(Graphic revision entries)
* * *

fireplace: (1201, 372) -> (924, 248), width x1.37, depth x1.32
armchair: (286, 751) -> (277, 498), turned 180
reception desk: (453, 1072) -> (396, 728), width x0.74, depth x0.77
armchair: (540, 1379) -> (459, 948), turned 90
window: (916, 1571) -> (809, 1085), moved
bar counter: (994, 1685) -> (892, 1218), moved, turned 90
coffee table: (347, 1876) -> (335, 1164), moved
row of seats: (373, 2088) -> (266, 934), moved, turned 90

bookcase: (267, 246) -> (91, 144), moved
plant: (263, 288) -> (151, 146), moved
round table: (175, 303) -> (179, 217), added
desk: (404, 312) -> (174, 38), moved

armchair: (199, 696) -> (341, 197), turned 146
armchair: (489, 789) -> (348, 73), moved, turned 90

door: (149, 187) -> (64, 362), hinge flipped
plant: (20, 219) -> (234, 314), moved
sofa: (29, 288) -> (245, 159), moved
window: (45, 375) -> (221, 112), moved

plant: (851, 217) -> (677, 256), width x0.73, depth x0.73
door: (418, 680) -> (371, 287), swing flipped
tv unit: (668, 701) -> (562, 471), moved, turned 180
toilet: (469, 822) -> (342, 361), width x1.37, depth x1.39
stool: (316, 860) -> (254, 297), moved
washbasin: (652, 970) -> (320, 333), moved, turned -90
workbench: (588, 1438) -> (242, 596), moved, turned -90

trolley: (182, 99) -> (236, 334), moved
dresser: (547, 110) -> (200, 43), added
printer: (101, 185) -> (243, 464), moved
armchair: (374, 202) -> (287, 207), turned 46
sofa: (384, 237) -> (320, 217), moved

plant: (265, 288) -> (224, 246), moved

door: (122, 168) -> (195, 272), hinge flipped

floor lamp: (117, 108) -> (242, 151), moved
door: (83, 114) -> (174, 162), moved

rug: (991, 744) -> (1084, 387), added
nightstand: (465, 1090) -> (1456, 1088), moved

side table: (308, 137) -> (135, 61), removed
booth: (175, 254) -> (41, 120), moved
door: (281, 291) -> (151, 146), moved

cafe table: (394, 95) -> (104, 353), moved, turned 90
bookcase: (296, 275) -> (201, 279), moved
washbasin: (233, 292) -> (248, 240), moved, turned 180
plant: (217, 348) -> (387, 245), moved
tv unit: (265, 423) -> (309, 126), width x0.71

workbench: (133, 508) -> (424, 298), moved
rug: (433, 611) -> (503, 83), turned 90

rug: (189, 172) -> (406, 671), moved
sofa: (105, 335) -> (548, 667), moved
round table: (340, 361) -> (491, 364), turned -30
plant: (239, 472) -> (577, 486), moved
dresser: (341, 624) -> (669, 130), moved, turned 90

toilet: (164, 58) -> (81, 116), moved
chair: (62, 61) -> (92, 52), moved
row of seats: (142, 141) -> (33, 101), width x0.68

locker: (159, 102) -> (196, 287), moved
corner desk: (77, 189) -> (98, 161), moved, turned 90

* * *

Work instructions →
Transcribe every record above so that nothing differs from the original.

Solution to the exercise →
fireplace: (1201, 372) -> (924, 248), width x1.37, depth x1.32
armchair: (286, 751) -> (277, 498), turned 180
reception desk: (453, 1072) -> (396, 728), width x0.74, depth x0.77
armchair: (540, 1379) -> (459, 948), turned 90
window: (916, 1571) -> (809, 1085), moved
bar counter: (994, 1685) -> (892, 1218), moved, turned 90
coffee table: (347, 1876) -> (335, 1164), moved
row of seats: (373, 2088) -> (266, 934), moved, turned 90

bookcase: (267, 246) -> (91, 144), moved
plant: (263, 288) -> (151, 146), moved
round table: (175, 303) -> (179, 217), added
desk: (404, 312) -> (174, 38), moved

armchair: (199, 696) -> (341, 197), turned 146
armchair: (489, 789) -> (348, 73), moved, turned 90

door: (149, 187) -> (64, 362), hinge flipped
plant: (20, 219) -> (234, 314), moved
sofa: (29, 288) -> (245, 159), moved
window: (45, 375) -> (221, 112), moved

plant: (851, 217) -> (677, 256), width x0.73, depth x0.73
door: (418, 680) -> (371, 287), swing flipped
tv unit: (668, 701) -> (562, 471), moved, turned 180
toilet: (469, 822) -> (342, 361), width x1.37, depth x1.39
stool: (316, 860) -> (254, 297), moved
washbasin: (652, 970) -> (320, 333), moved, turned -90
workbench: (588, 1438) -> (242, 596), moved, turned -90

trolley: (182, 99) -> (236, 334), moved
dresser: (547, 110) -> (200, 43), added
printer: (101, 185) -> (243, 464), moved
armchair: (374, 202) -> (287, 207), turned 46
sofa: (384, 237) -> (320, 217), moved

plant: (265, 288) -> (224, 246), moved

door: (122, 168) -> (195, 272), hinge flipped

floor lamp: (117, 108) -> (242, 151), moved
door: (83, 114) -> (174, 162), moved

rug: (991, 744) -> (1084, 387), added
nightstand: (465, 1090) -> (1456, 1088), moved

side table: (308, 137) -> (135, 61), removed
booth: (175, 254) -> (41, 120), moved
door: (281, 291) -> (151, 146), moved

cafe table: (394, 95) -> (104, 353), moved, turned 90
bookcase: (296, 275) -> (201, 279), moved
washbasin: (233, 292) -> (248, 240), moved, turned 180
plant: (217, 348) -> (387, 245), moved
tv unit: (265, 423) -> (309, 126), width x0.71

workbench: (133, 508) -> (424, 298), moved
rug: (433, 611) -> (503, 83), turned 90

rug: (189, 172) -> (406, 671), moved
sofa: (105, 335) -> (548, 667), moved
round table: (340, 361) -> (491, 364), turned -30
plant: (239, 472) -> (577, 486), moved
dresser: (341, 624) -> (669, 130), moved, turned 90

toilet: (164, 58) -> (81, 116), moved
chair: (62, 61) -> (92, 52), moved
row of seats: (142, 141) -> (33, 101), width x0.68

locker: (159, 102) -> (196, 287), moved
corner desk: (77, 189) -> (98, 161), moved, turned 90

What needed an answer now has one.